━━━━━ GIVEN RECORDS ━━━━━

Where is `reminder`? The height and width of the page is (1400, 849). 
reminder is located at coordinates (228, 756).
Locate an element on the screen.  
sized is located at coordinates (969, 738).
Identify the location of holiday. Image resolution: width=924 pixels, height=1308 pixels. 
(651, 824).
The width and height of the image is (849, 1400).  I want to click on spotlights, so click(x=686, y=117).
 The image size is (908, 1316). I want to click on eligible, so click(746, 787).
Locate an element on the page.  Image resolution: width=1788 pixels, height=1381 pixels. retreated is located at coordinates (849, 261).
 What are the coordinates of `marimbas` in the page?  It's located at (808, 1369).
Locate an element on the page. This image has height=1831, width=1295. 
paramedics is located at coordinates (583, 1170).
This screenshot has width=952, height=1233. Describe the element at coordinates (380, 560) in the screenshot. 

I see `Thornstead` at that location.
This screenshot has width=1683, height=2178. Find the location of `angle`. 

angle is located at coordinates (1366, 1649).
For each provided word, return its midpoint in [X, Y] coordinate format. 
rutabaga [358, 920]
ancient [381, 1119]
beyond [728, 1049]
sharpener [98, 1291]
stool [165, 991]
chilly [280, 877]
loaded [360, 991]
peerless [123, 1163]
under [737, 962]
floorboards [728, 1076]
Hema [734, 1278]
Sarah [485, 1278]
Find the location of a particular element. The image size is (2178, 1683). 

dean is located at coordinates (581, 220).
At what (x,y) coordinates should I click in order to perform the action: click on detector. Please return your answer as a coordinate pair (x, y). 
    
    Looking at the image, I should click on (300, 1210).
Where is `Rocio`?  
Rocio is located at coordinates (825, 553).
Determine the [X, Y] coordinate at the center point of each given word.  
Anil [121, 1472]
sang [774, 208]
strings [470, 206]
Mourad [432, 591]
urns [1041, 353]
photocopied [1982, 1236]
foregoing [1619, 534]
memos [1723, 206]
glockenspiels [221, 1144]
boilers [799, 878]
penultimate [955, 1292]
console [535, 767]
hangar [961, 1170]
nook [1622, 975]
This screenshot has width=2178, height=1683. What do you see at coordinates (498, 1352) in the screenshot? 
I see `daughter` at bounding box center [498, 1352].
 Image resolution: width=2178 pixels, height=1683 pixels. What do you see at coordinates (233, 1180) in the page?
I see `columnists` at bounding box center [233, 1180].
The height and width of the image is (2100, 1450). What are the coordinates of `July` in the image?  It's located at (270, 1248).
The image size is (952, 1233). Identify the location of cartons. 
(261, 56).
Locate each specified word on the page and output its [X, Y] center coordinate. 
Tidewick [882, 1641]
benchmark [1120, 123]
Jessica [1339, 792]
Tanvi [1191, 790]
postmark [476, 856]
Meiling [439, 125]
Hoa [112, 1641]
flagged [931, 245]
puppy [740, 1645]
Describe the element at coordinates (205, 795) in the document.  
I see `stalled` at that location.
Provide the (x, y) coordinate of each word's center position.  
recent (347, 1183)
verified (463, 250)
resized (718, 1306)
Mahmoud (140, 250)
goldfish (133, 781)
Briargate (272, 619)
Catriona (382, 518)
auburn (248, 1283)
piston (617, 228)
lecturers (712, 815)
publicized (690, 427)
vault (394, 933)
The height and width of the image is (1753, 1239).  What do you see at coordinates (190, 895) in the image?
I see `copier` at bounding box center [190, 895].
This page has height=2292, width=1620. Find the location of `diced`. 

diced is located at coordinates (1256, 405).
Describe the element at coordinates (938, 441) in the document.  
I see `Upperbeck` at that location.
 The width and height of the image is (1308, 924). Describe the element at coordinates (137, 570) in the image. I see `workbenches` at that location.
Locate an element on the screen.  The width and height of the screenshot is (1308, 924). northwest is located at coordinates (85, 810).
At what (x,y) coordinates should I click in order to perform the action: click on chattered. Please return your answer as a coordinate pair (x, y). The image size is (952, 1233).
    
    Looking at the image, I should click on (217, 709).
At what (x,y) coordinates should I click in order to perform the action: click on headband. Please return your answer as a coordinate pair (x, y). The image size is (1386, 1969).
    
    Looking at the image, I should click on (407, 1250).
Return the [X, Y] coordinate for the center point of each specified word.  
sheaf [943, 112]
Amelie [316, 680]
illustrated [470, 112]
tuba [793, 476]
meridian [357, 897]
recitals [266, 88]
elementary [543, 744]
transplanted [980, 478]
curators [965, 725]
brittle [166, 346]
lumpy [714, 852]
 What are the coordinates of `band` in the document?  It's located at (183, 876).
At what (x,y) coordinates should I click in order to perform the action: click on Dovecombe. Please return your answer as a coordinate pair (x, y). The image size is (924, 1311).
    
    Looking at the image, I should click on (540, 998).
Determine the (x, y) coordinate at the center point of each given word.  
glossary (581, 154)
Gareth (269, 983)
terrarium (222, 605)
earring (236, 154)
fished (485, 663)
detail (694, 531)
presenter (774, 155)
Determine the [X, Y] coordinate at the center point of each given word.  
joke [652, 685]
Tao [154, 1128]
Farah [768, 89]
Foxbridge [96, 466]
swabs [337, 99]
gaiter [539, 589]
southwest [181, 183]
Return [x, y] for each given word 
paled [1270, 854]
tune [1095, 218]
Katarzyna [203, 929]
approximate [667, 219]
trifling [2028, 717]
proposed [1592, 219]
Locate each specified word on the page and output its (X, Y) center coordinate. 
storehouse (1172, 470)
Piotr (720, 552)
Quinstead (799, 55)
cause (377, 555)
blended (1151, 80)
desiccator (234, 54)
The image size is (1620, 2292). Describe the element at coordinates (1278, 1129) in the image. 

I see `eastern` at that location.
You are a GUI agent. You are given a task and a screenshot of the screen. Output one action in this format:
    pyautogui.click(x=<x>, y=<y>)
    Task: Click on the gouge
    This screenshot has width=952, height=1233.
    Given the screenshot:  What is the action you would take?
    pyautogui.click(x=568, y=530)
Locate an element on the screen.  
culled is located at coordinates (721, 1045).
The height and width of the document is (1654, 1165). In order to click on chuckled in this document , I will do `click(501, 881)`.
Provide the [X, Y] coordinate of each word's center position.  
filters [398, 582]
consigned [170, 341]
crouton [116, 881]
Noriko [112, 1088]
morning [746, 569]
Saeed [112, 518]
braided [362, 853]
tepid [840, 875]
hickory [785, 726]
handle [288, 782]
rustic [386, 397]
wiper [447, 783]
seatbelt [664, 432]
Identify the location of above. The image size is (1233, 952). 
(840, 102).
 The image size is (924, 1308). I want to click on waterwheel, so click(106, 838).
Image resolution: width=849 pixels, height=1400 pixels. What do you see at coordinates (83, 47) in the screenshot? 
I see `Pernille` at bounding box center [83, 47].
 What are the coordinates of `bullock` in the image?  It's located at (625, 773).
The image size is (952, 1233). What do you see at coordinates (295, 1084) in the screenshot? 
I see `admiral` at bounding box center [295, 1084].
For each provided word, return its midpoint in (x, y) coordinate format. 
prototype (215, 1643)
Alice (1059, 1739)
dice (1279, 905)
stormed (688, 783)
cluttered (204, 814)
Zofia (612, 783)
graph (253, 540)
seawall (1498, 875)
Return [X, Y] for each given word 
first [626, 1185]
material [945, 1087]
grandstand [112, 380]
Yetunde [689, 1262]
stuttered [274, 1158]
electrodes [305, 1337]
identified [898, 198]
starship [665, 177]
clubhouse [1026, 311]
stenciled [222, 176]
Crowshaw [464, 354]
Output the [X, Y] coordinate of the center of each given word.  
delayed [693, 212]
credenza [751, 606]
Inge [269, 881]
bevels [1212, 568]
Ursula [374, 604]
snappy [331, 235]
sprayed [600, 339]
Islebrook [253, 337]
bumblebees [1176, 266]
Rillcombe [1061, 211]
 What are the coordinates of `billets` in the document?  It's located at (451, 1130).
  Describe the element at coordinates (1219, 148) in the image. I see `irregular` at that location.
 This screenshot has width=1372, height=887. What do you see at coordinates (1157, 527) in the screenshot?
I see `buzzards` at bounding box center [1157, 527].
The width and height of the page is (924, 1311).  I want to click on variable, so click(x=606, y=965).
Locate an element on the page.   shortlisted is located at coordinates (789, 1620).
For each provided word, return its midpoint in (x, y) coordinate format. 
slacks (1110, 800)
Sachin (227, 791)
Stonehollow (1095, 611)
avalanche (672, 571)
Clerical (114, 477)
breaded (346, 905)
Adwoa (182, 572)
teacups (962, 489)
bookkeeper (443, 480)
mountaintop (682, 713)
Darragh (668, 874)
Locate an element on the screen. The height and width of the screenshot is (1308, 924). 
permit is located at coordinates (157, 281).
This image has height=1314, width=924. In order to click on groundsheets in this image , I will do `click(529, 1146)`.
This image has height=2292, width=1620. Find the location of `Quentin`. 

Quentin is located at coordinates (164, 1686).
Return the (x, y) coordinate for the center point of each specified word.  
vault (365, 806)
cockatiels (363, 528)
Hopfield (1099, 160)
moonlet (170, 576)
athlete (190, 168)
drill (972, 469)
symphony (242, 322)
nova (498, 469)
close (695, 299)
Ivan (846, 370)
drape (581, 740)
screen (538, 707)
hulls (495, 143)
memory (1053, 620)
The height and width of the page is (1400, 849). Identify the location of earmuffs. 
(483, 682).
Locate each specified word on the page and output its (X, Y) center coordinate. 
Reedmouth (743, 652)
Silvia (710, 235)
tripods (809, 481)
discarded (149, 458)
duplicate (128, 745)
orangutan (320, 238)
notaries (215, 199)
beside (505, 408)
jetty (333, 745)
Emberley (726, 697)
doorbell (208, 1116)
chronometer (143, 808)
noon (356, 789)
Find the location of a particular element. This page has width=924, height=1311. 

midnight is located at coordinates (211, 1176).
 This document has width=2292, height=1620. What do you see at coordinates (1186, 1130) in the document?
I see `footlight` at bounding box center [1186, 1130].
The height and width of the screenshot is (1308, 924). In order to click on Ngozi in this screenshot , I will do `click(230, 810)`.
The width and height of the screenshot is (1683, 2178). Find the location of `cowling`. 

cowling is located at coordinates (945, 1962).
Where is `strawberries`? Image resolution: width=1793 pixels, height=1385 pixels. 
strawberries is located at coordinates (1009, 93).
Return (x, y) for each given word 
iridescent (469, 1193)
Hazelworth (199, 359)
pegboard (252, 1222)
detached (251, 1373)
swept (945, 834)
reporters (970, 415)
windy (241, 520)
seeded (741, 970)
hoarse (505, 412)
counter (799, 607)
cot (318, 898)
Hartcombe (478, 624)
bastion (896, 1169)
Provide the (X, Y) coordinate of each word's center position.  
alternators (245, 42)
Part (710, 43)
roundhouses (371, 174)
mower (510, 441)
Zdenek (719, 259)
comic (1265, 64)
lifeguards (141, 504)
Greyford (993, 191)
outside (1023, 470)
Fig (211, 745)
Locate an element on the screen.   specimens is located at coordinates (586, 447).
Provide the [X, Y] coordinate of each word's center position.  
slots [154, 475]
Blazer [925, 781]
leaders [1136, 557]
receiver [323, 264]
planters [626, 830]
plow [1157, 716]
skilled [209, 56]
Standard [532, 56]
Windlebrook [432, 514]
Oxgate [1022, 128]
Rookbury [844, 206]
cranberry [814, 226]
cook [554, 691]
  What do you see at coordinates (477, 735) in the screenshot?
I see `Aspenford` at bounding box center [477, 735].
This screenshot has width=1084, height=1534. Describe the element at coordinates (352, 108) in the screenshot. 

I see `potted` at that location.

━━━━━

EXERCISE: Copy out the data above exactly, beginning at the line that contains "moonlet (170, 576)" and stopping after the line that contains "Reedmouth (743, 652)".

OUTPUT BELOW:
moonlet (170, 576)
athlete (190, 168)
drill (972, 469)
symphony (242, 322)
nova (498, 469)
close (695, 299)
Ivan (846, 370)
drape (581, 740)
screen (538, 707)
hulls (495, 143)
memory (1053, 620)
The height and width of the page is (1400, 849). Identify the location of earmuffs. 
(483, 682).
Locate each specified word on the page and output its (X, Y) center coordinate. 
Reedmouth (743, 652)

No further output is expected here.